Type out the lines below exactly, pictures excluded.

> **Raw data**
::::

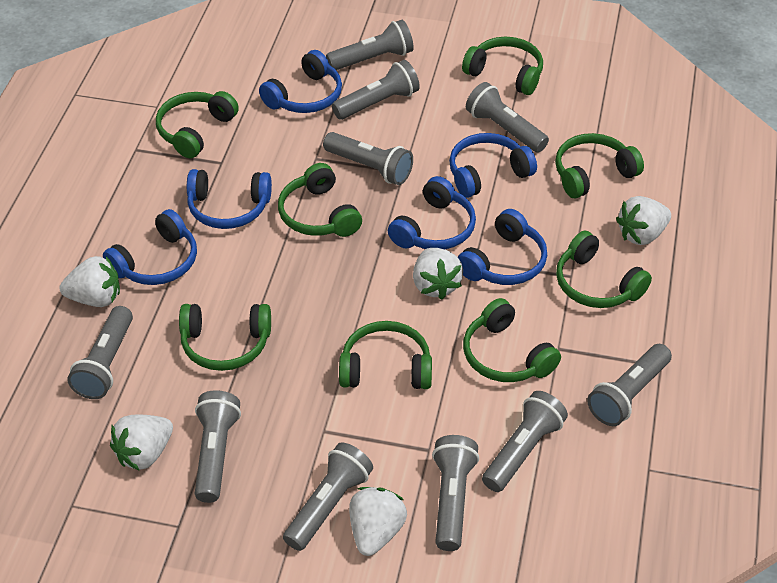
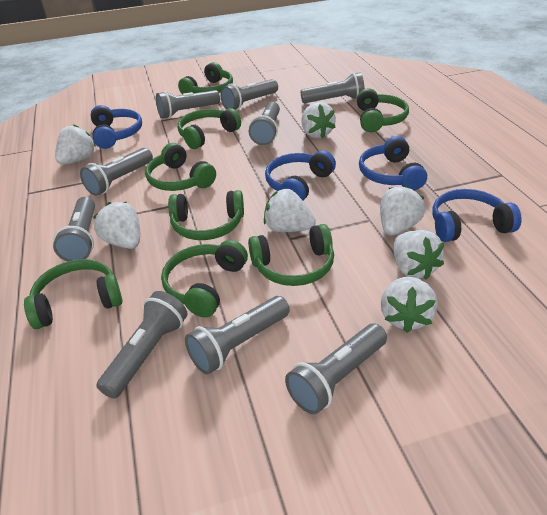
blue headphones: 6 -> 4
grey flashlight: 10 -> 9
white strawberry: 5 -> 7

::::

> **Output below**
blue headphones: 6 -> 4
grey flashlight: 10 -> 9
white strawberry: 5 -> 7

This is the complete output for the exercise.